* Assigned task
Using the data below, set down every line from the one containing "degrees counterclockwise |" through the one containing "moved | gift", inclusive and unchanged. Pictures are to be skipped.
Data for this exercise START
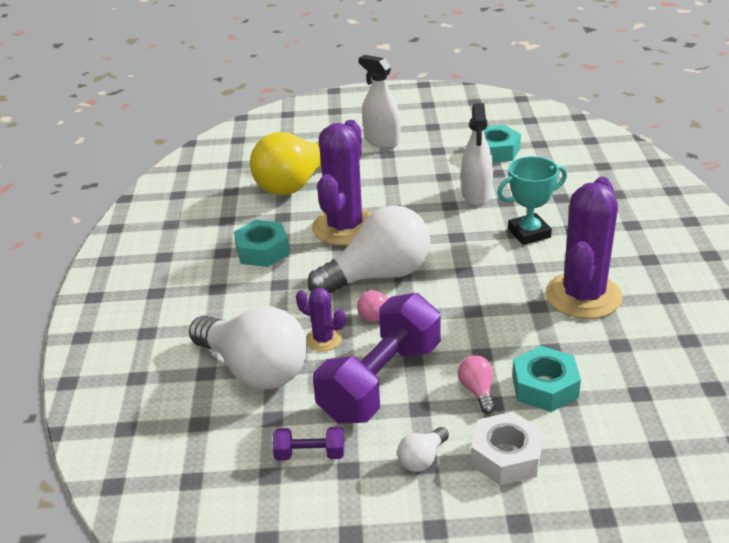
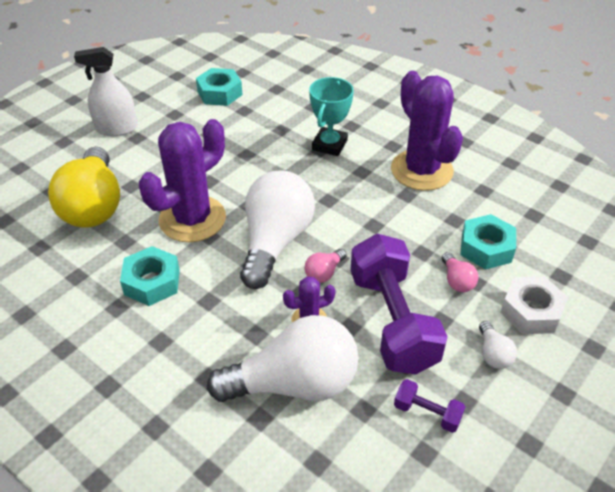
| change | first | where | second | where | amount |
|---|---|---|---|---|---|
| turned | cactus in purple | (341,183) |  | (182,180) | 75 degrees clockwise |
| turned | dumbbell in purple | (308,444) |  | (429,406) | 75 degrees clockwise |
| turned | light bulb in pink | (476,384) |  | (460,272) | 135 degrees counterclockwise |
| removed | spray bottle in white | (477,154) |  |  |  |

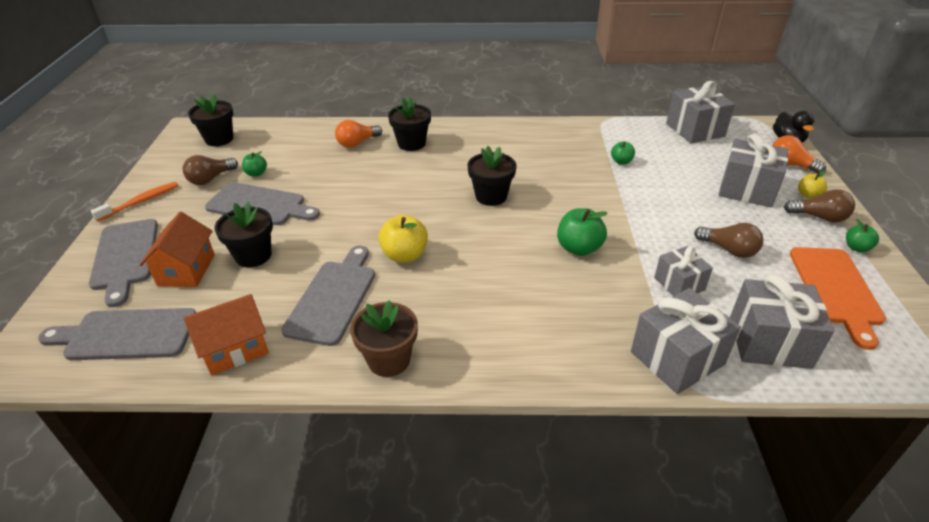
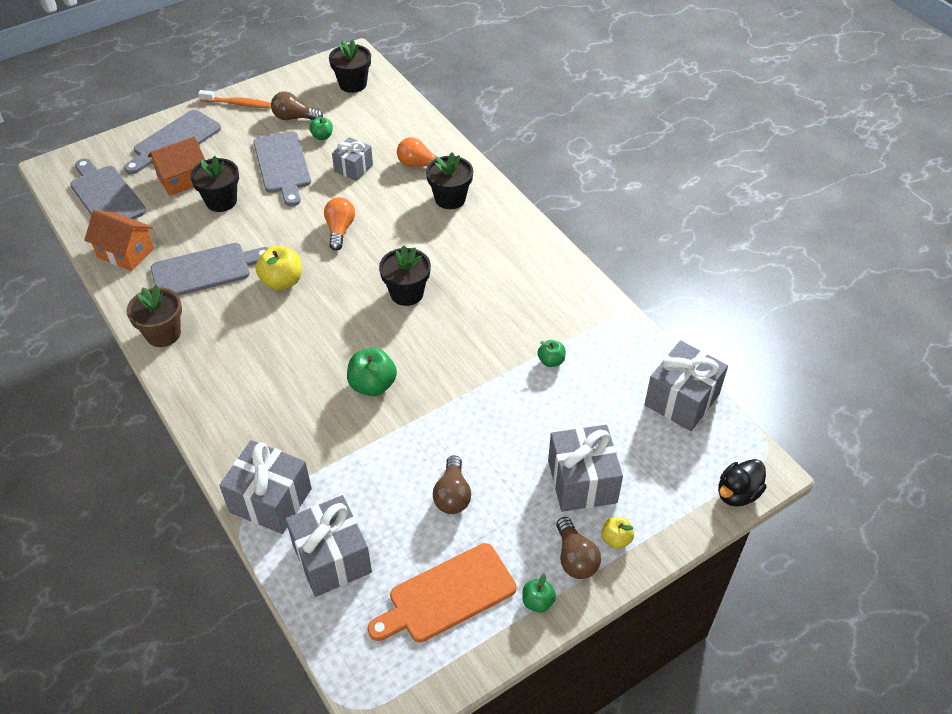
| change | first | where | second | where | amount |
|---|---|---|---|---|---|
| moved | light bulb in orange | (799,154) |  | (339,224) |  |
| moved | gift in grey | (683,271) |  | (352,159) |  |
Data for this exercise END
Data for this exercise START
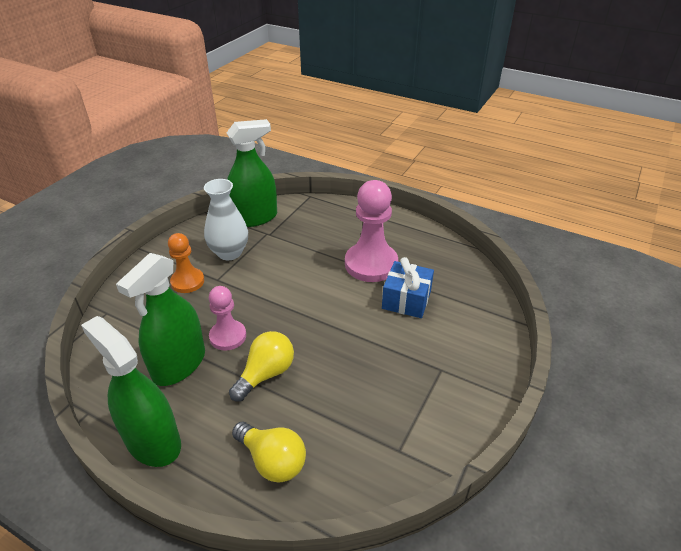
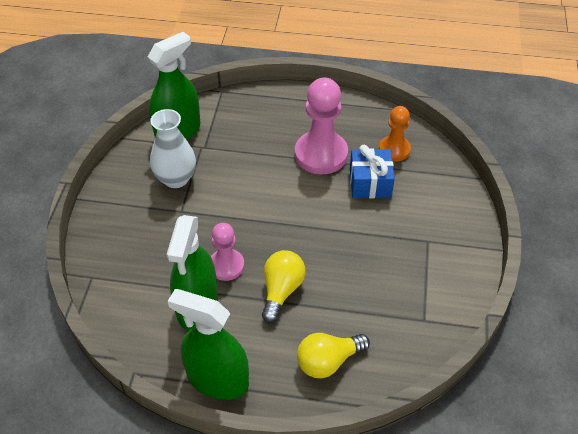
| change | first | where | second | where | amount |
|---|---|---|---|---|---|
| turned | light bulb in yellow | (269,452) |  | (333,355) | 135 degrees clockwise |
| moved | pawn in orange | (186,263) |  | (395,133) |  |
Data for this exercise END
* Answer to this problem
| turned | light bulb in pink | (476,384) |  | (460,272) | 135 degrees counterclockwise |
| removed | spray bottle in white | (477,154) |  |  |  |

| change | first | where | second | where | amount |
|---|---|---|---|---|---|
| moved | light bulb in orange | (799,154) |  | (339,224) |  |
| moved | gift in grey | (683,271) |  | (352,159) |  |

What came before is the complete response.